Exercise directions
In your answer, set down the records below exactly as they stand, omitting pictures.
_ _ _ _ _ _ _
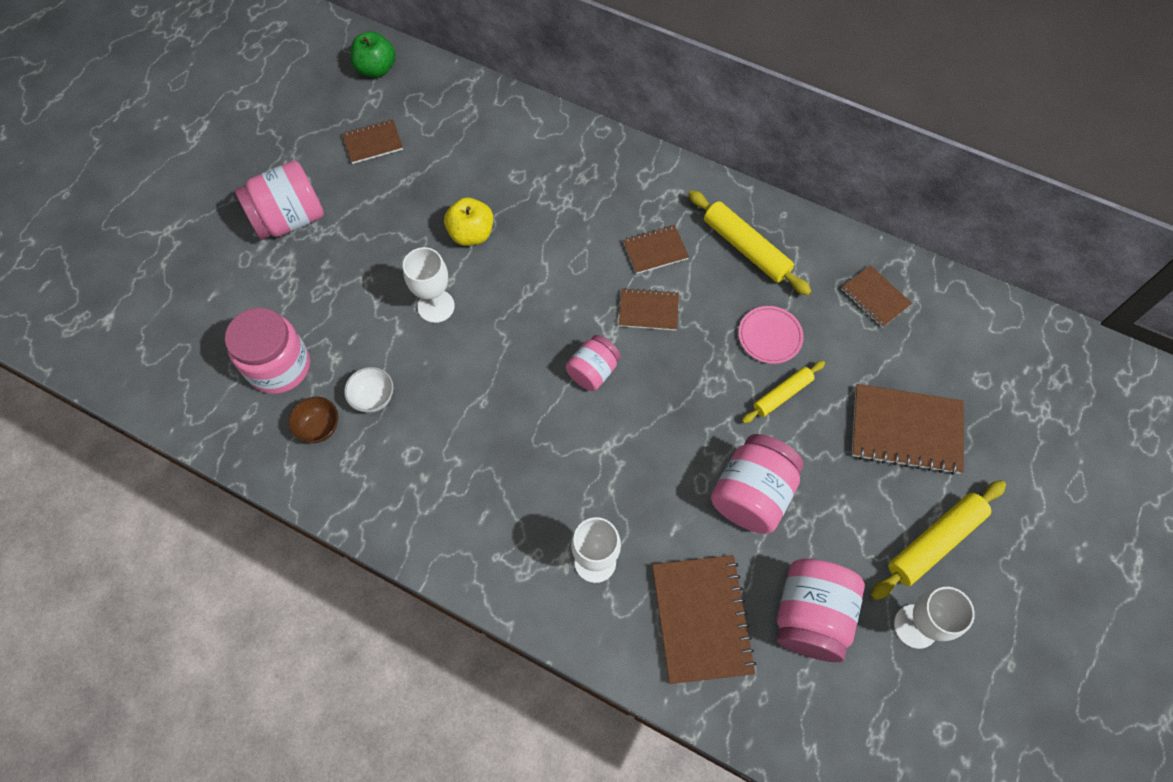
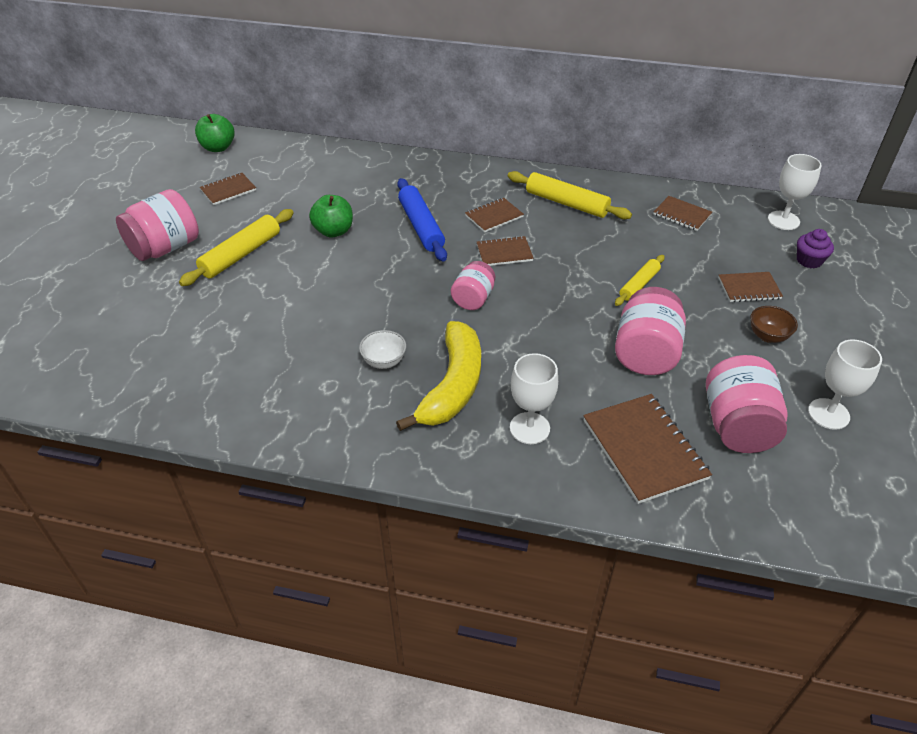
camera: 15 degrees left, 20 degrees down
pink jar [225,308,310,394] -> none
brown bowl [288,397,338,443] -> brown bowl moved to [750,306,798,343]
white bowl [344,367,394,413] -> white bowl moved to [359,330,406,369]
white goblet [403,247,455,323] -> white goblet moved to [768,154,821,230]
yellow apple [444,197,493,246] -> green apple [309,195,353,238]
pink plate [738,306,804,364] -> none
brown notebook [852,384,964,475] -> brown notebook [718,272,783,302], size x0.57
yellow rolling pin [871,480,1006,600] -> yellow rolling pin moved to [179,209,294,286]
none -> yellow banana [396,321,481,431]
none -> blue rolling pin [397,178,447,262]
none -> purple cupcake [797,229,834,268]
_ _ _ _ _ _ _
Solution to this exercise
camera: 15 degrees left, 20 degrees down
pink jar [225,308,310,394] -> none
brown bowl [288,397,338,443] -> brown bowl moved to [750,306,798,343]
white bowl [344,367,394,413] -> white bowl moved to [359,330,406,369]
white goblet [403,247,455,323] -> white goblet moved to [768,154,821,230]
yellow apple [444,197,493,246] -> green apple [309,195,353,238]
pink plate [738,306,804,364] -> none
brown notebook [852,384,964,475] -> brown notebook [718,272,783,302], size x0.57
yellow rolling pin [871,480,1006,600] -> yellow rolling pin moved to [179,209,294,286]
none -> yellow banana [396,321,481,431]
none -> blue rolling pin [397,178,447,262]
none -> purple cupcake [797,229,834,268]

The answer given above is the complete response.